## Task directions
Set down all of the data exactly as it appears.

## Data shown
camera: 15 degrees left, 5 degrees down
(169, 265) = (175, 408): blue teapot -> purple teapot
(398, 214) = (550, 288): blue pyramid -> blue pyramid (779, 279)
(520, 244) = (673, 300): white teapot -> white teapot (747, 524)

## Exercise answer
camera: 15 degrees left, 5 degrees down
(169, 265) = (175, 408): blue teapot -> purple teapot
(398, 214) = (550, 288): blue pyramid -> blue pyramid (779, 279)
(520, 244) = (673, 300): white teapot -> white teapot (747, 524)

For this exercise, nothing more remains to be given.